___ Records for processing ___

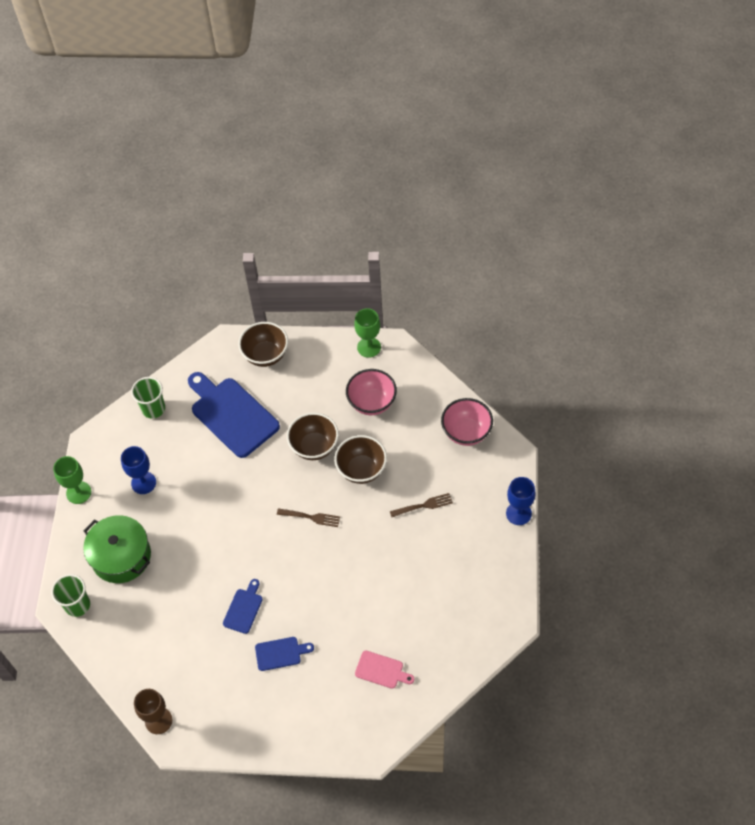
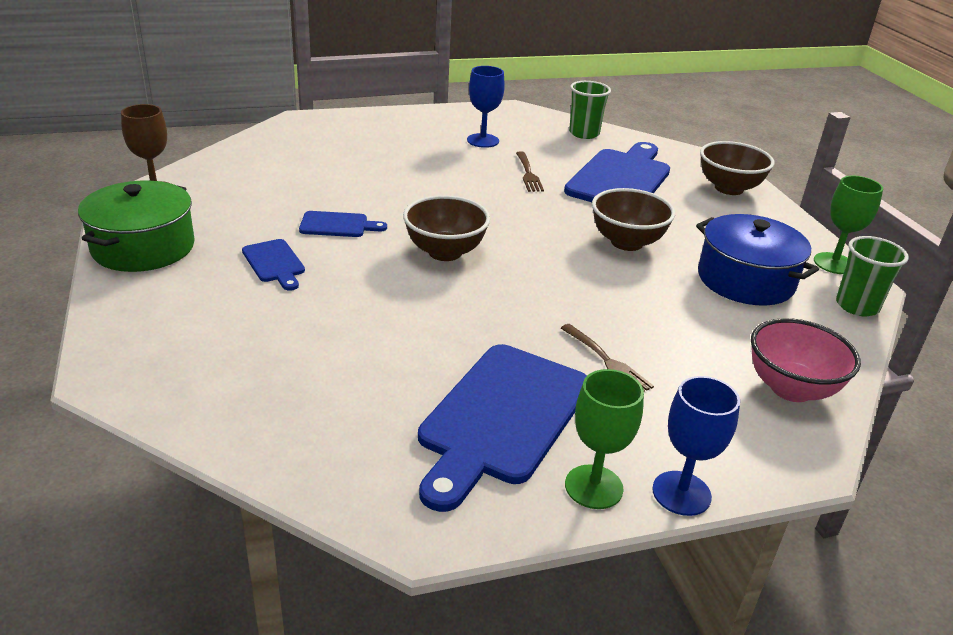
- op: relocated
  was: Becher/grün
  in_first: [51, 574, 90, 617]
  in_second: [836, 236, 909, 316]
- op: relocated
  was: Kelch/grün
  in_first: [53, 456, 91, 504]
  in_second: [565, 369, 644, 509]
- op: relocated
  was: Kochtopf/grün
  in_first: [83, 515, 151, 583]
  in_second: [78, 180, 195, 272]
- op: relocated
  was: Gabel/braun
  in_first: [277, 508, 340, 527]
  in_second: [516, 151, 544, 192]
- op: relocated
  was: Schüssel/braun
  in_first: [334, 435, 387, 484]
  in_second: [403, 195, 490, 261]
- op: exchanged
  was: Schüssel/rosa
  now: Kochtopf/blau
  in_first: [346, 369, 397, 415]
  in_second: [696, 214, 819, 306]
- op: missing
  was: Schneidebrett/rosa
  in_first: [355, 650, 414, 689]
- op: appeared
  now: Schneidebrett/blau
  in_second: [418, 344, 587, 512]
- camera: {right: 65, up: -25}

___

_What the exercise asks_
Check every line of the entries above for the word "blau" and report how many lines contain it, giving the number only.

_Exercise solution_
2